(Material supplied begins)

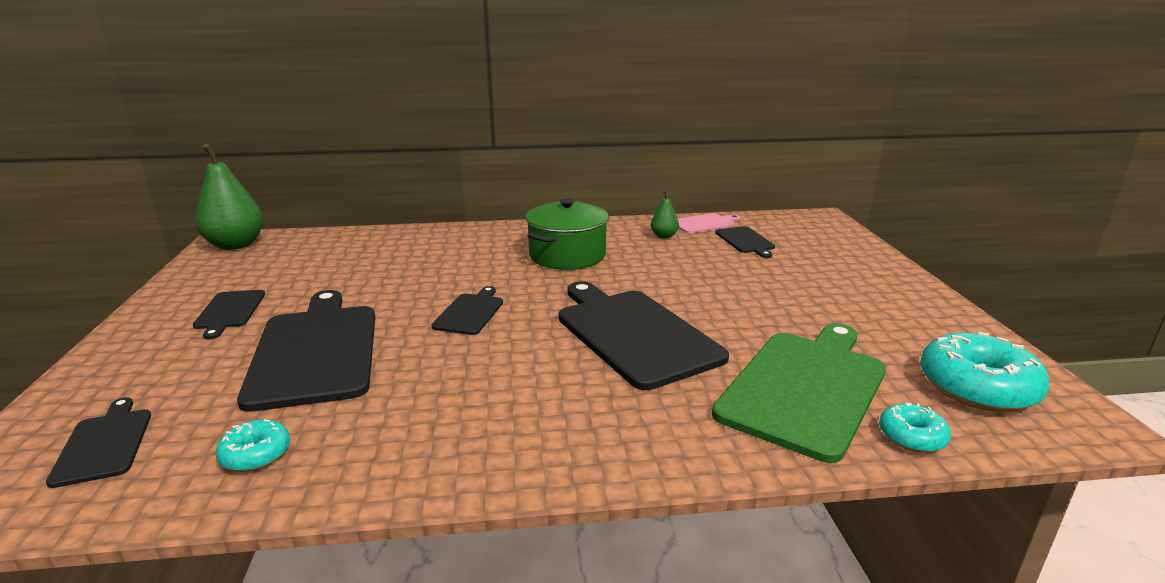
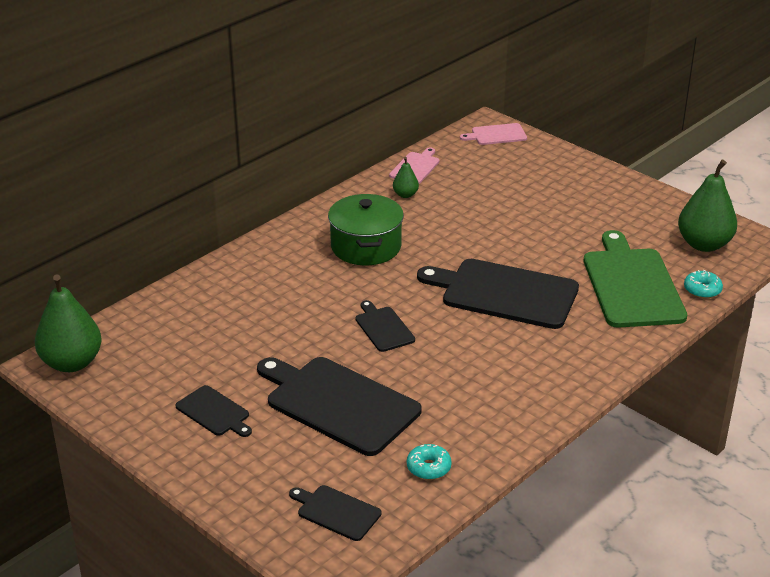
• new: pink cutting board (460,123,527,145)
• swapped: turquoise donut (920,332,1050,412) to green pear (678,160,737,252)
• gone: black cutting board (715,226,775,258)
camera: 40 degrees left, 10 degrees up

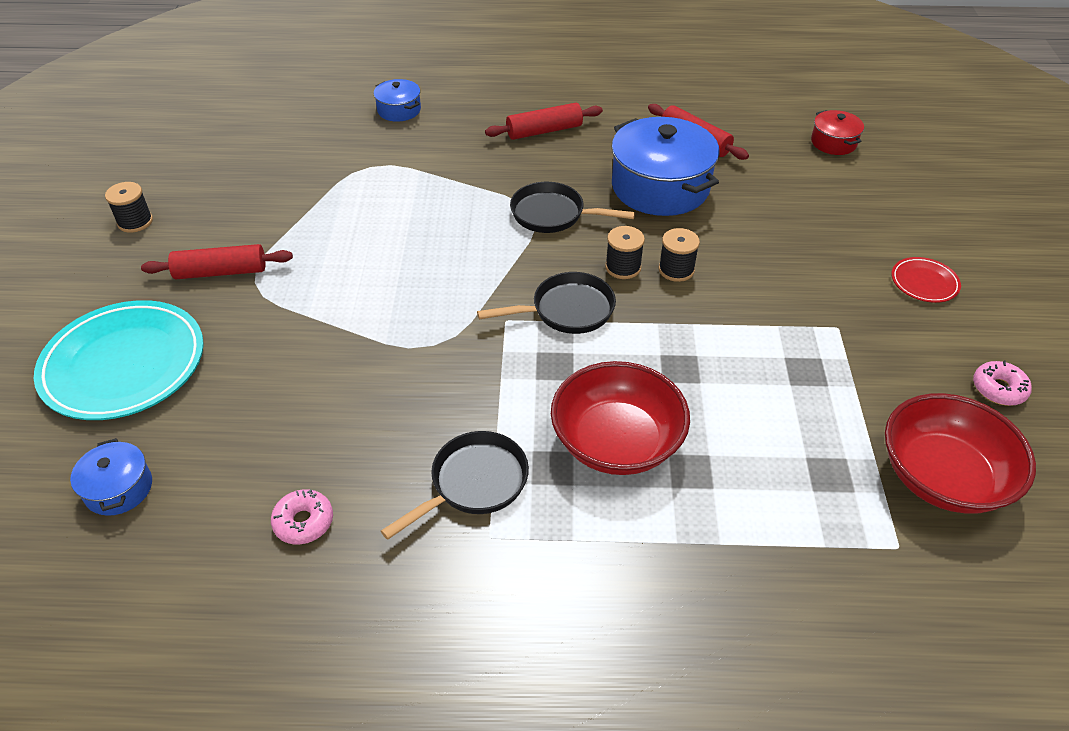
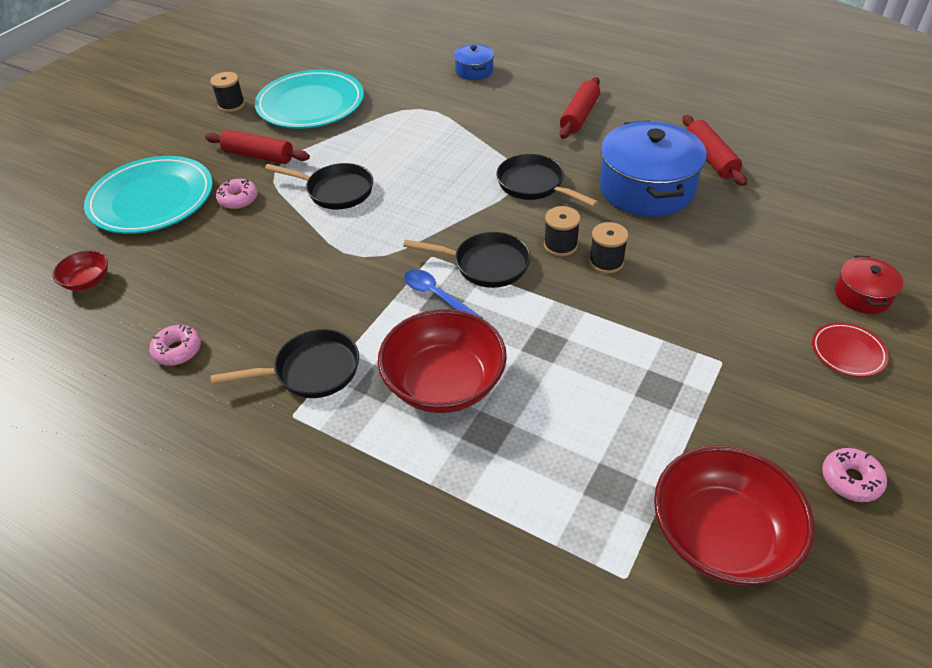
• swapped: blue pot (70,438,152,516) to red bowl (53,250,108,291)
• new: pink donut (216,179,258,209)
• new: turquoise plate (255,70,364,129)
• new: black pan (265,163,373,209)
• new: blue spoon (404,269,483,319)
• rotated: red rolling pin (485,103,603,140) = (560,77,600,139) 75 degrees counterclockwise
• shifted: red pot (811,110,864,155) to (835,255,903,314)
camera: 30 degrees right, 0 degrees up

(Material supplied ends)

Task directions
Give all the records again, exactly, without images.

Exercise result
• new: pink cutting board (460,123,527,145)
• swapped: turquoise donut (920,332,1050,412) to green pear (678,160,737,252)
• gone: black cutting board (715,226,775,258)
camera: 40 degrees left, 10 degrees up

• swapped: blue pot (70,438,152,516) to red bowl (53,250,108,291)
• new: pink donut (216,179,258,209)
• new: turquoise plate (255,70,364,129)
• new: black pan (265,163,373,209)
• new: blue spoon (404,269,483,319)
• rotated: red rolling pin (485,103,603,140) = (560,77,600,139) 75 degrees counterclockwise
• shifted: red pot (811,110,864,155) to (835,255,903,314)
camera: 30 degrees right, 0 degrees up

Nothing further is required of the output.